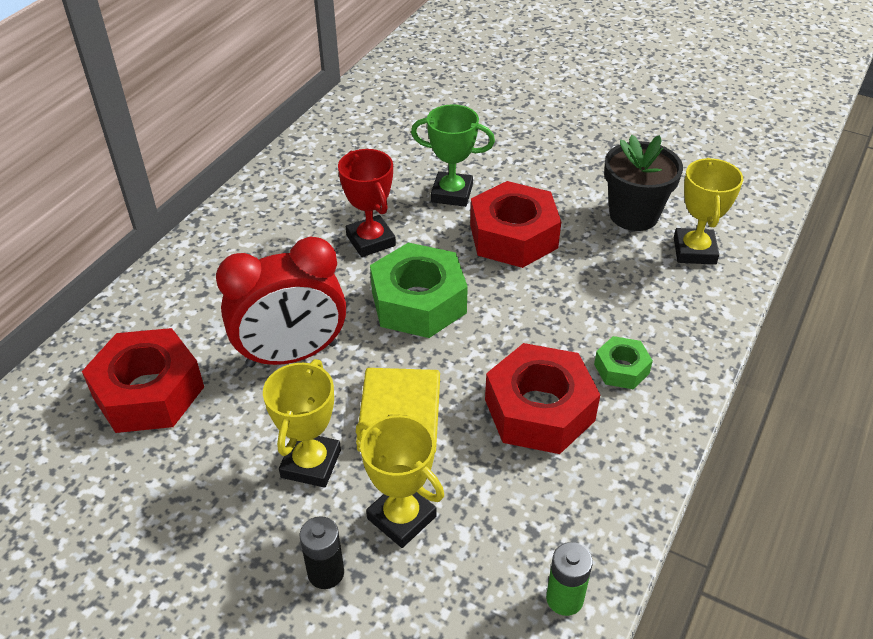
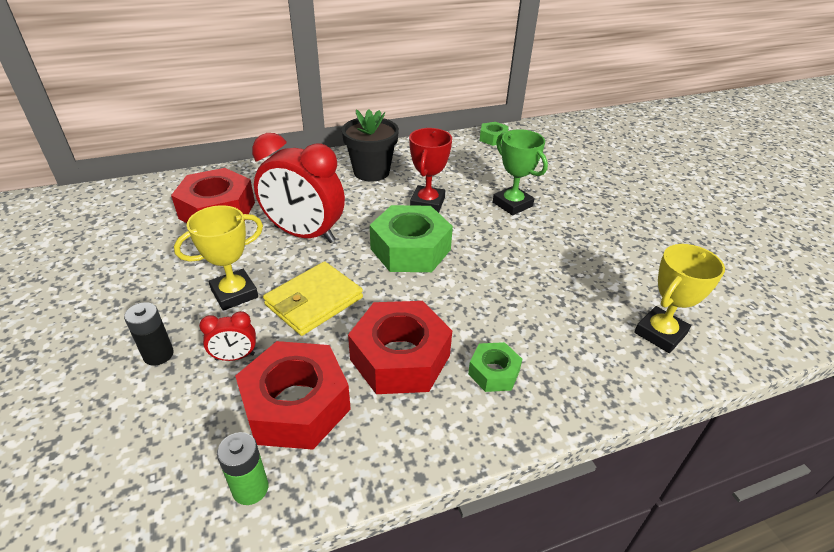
camera: 40 degrees right, 5 degrees down
(341, 121) = (493, 138): none -> green nut
(401, 517) = (235, 357): yellow trophy -> red clock
(513, 236) = (522, 247): red nut -> red nut (296, 405)
(633, 215) = (635, 283): black flower pot -> black flower pot (371, 172)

EXERCISE PROMPT: The copy must match each record exactly, apart from the images, which stay out.

EXERCISE RESPONSE:
camera: 40 degrees right, 5 degrees down
(341, 121) = (493, 138): none -> green nut
(401, 517) = (235, 357): yellow trophy -> red clock
(513, 236) = (522, 247): red nut -> red nut (296, 405)
(633, 215) = (635, 283): black flower pot -> black flower pot (371, 172)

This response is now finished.